§ **Input data**
====
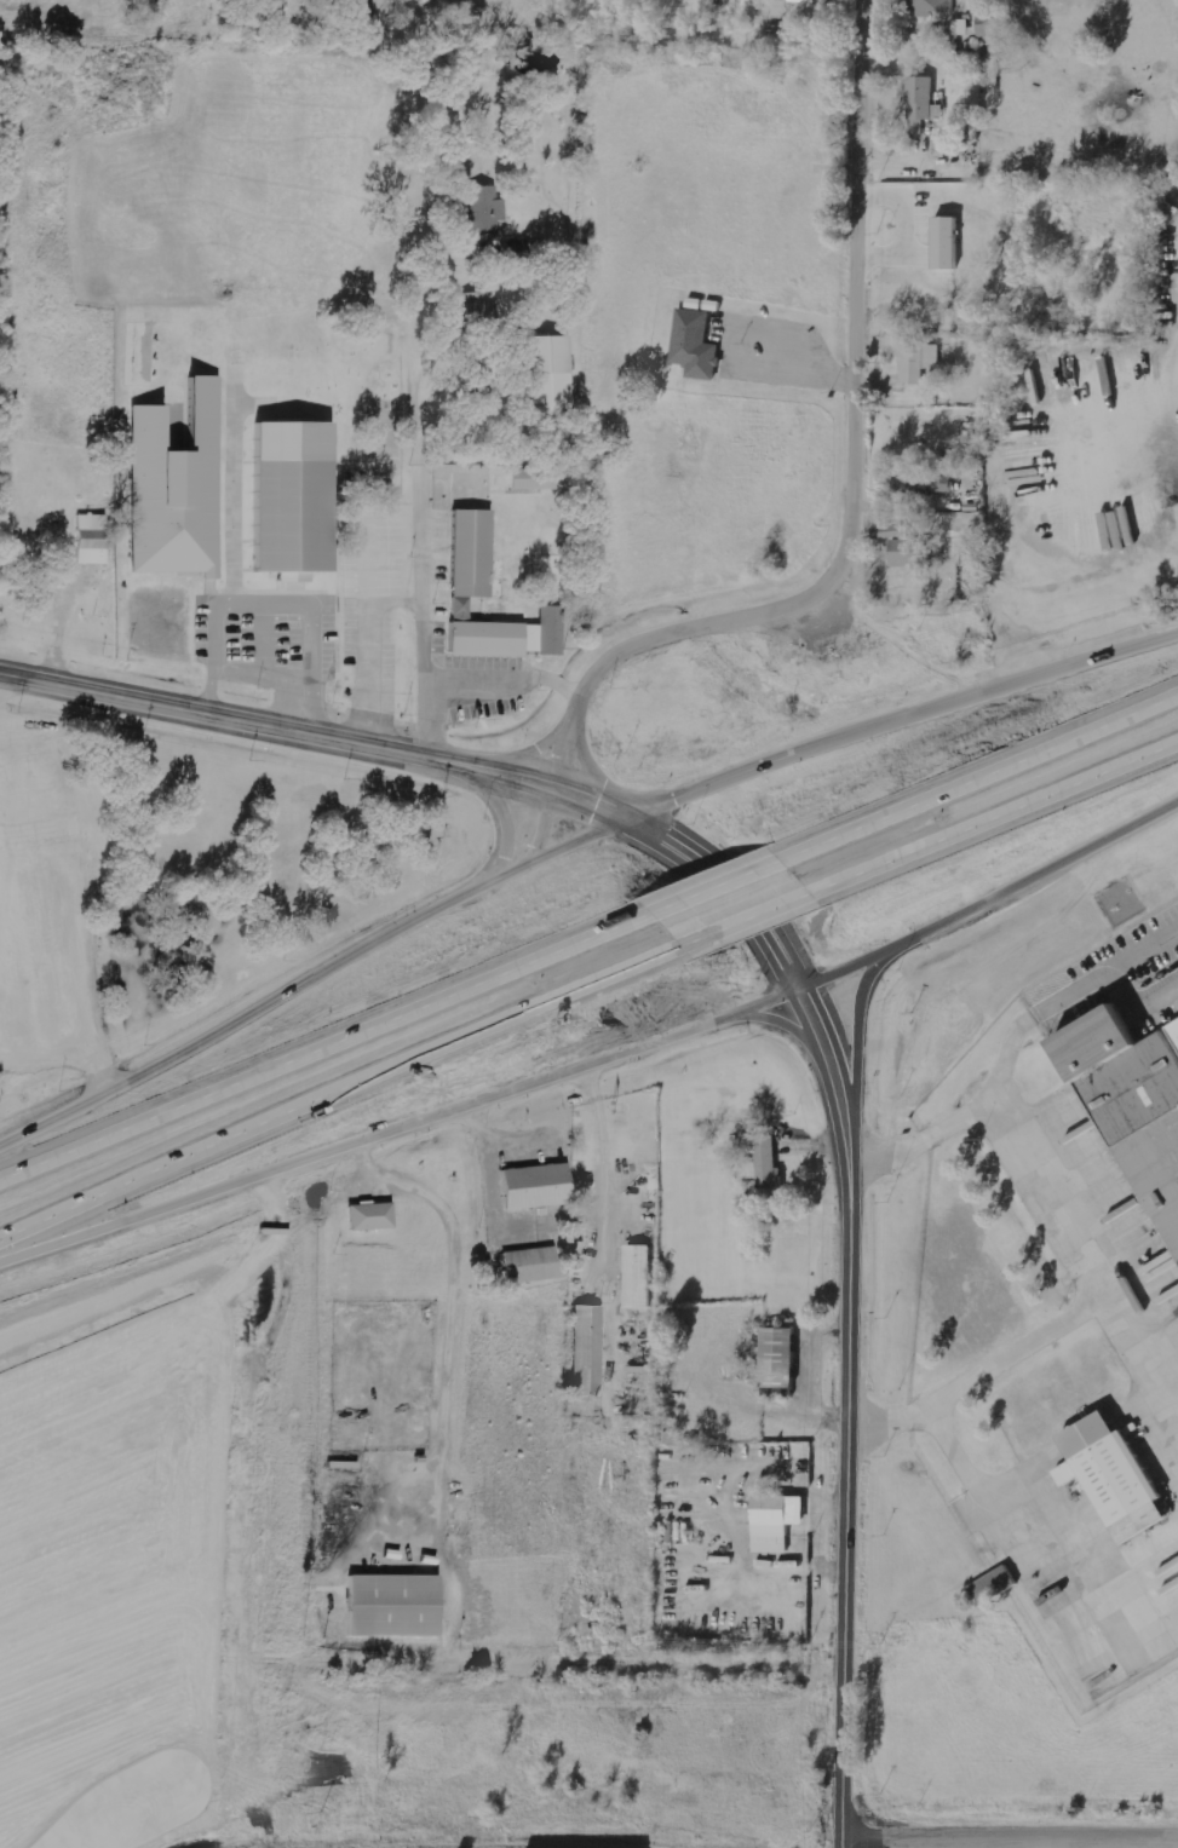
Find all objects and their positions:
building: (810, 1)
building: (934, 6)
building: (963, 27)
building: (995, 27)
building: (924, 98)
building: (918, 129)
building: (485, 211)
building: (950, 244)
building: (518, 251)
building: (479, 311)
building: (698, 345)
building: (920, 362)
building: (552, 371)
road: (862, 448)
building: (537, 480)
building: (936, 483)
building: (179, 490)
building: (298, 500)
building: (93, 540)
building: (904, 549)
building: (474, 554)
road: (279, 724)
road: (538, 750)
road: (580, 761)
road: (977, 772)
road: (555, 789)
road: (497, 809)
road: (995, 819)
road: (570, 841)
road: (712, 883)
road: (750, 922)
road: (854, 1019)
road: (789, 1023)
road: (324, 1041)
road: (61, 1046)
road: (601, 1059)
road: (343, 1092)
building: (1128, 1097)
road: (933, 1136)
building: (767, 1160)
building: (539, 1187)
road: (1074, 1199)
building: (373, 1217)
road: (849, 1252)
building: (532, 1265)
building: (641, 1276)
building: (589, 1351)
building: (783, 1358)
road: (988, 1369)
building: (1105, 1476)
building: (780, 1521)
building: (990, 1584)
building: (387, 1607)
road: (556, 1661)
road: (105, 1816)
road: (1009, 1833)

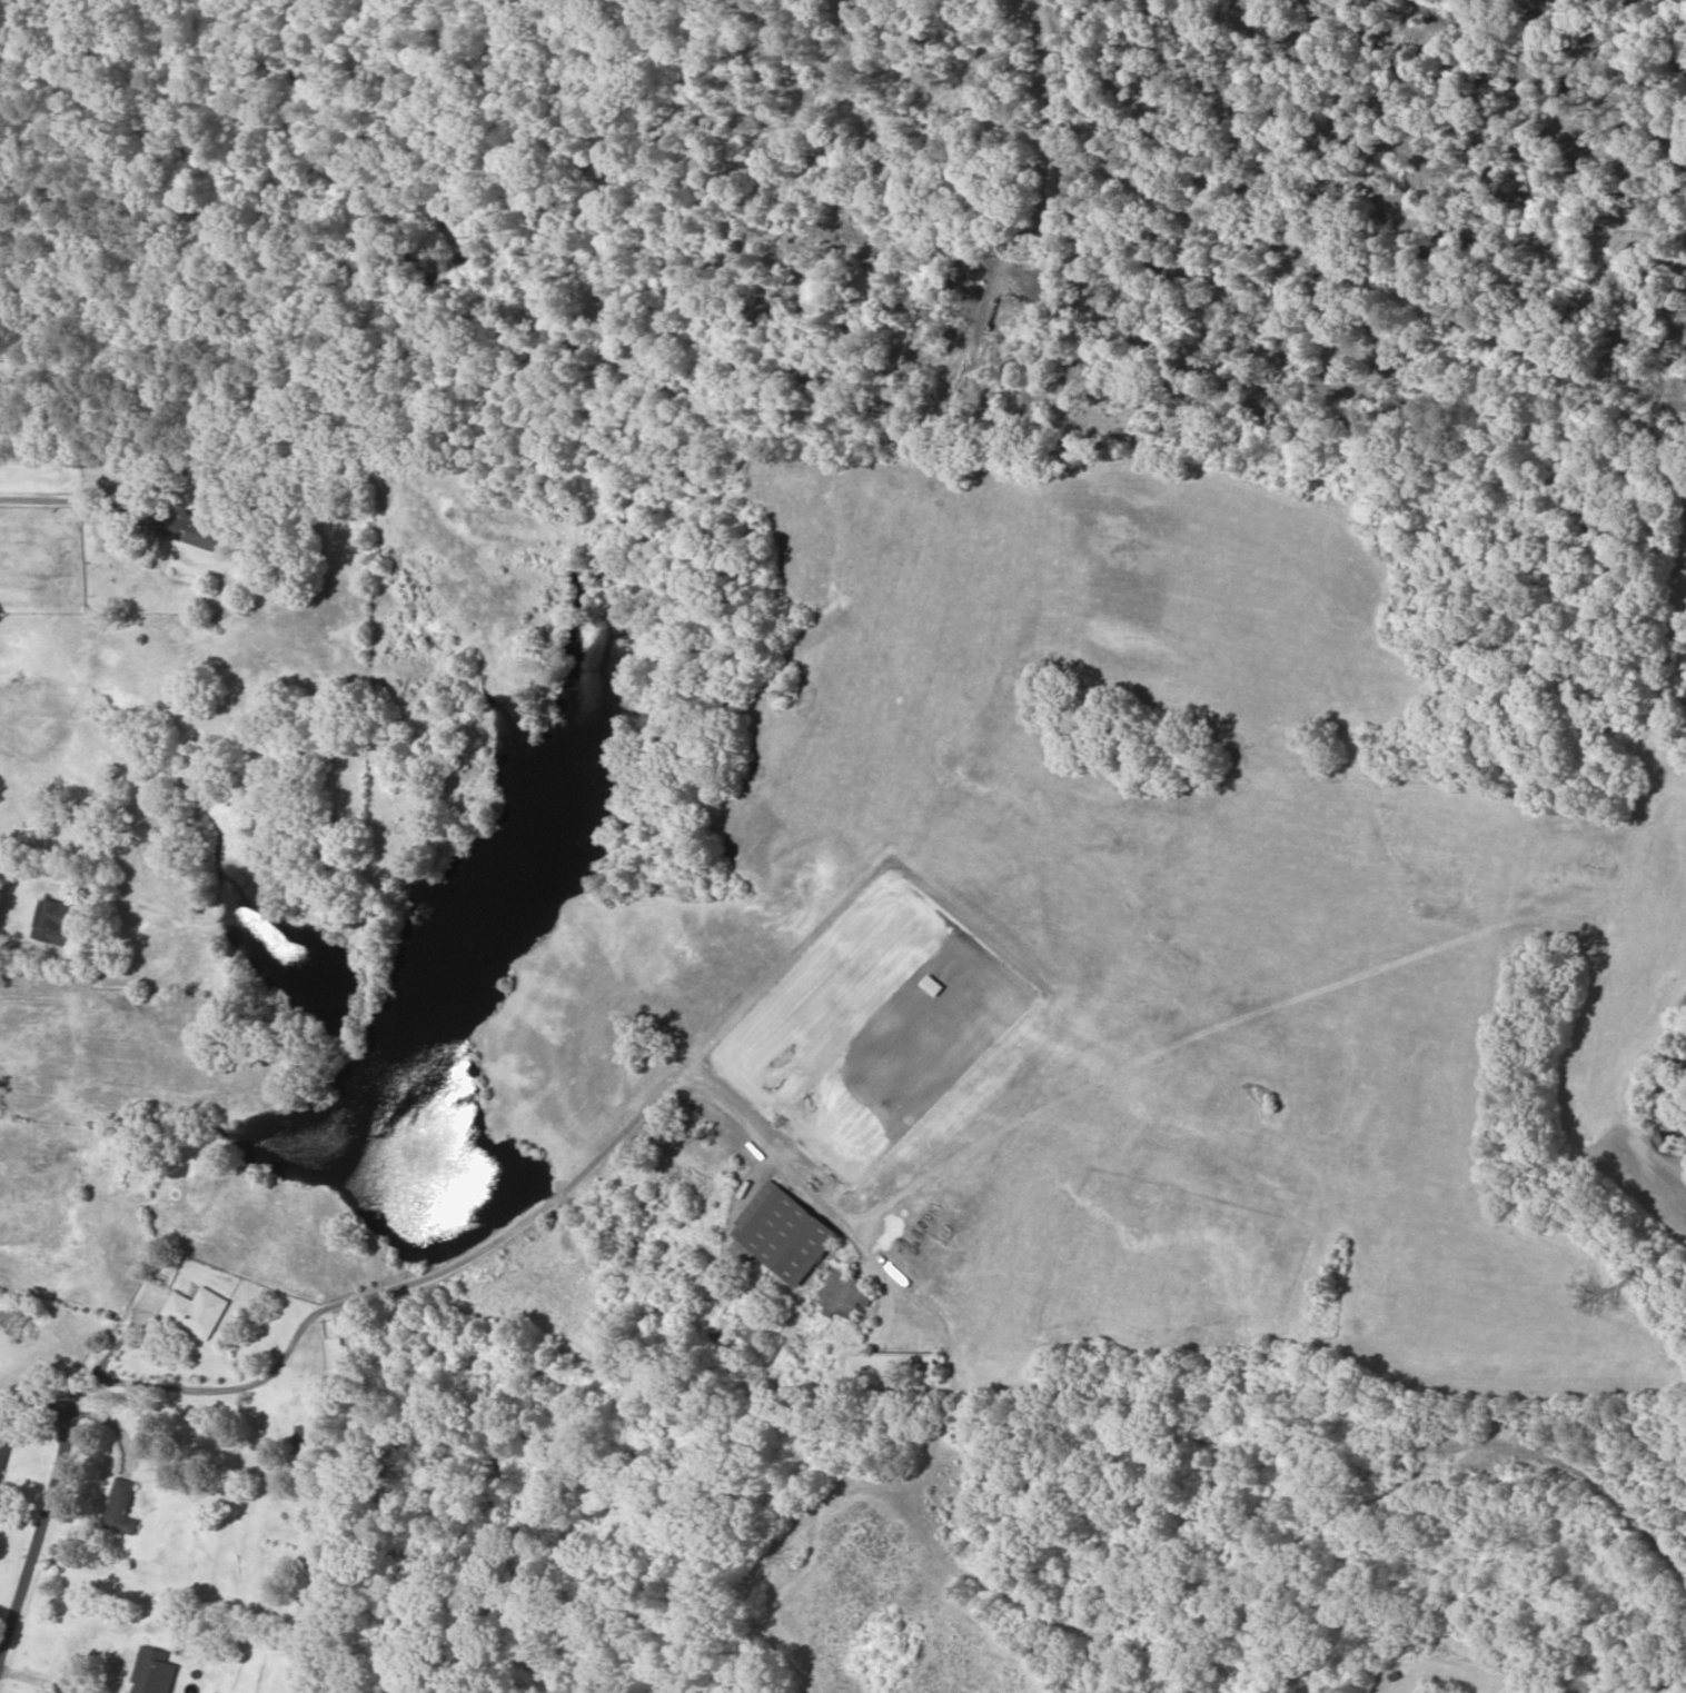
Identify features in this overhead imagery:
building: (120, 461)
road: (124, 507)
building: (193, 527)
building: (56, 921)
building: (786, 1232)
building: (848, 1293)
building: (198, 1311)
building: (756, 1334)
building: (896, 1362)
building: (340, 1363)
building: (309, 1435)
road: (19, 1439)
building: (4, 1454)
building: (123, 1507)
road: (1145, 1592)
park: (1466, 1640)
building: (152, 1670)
====
§ **Task**
Only the pictures are to be dropped; return everything else in the listing exactly.

§ **Task output**
Find all objects and their positions:
building: (810, 1)
building: (934, 6)
building: (963, 27)
building: (995, 27)
building: (924, 98)
building: (918, 129)
building: (485, 211)
building: (950, 244)
building: (518, 251)
building: (479, 311)
building: (698, 345)
building: (920, 362)
building: (552, 371)
road: (862, 448)
building: (537, 480)
building: (936, 483)
building: (179, 490)
building: (298, 500)
building: (93, 540)
building: (904, 549)
building: (474, 554)
road: (279, 724)
road: (538, 750)
road: (580, 761)
road: (977, 772)
road: (555, 789)
road: (497, 809)
road: (995, 819)
road: (570, 841)
road: (712, 883)
road: (750, 922)
road: (854, 1019)
road: (789, 1023)
road: (324, 1041)
road: (61, 1046)
road: (601, 1059)
road: (343, 1092)
building: (1128, 1097)
road: (933, 1136)
building: (767, 1160)
building: (539, 1187)
road: (1074, 1199)
building: (373, 1217)
road: (849, 1252)
building: (532, 1265)
building: (641, 1276)
building: (589, 1351)
building: (783, 1358)
road: (988, 1369)
building: (1105, 1476)
building: (780, 1521)
building: (990, 1584)
building: (387, 1607)
road: (556, 1661)
road: (105, 1816)
road: (1009, 1833)

Identify features in this overhead imagery:
building: (120, 461)
road: (124, 507)
building: (193, 527)
building: (56, 921)
building: (786, 1232)
building: (848, 1293)
building: (198, 1311)
building: (756, 1334)
building: (896, 1362)
building: (340, 1363)
building: (309, 1435)
road: (19, 1439)
building: (4, 1454)
building: (123, 1507)
road: (1145, 1592)
park: (1466, 1640)
building: (152, 1670)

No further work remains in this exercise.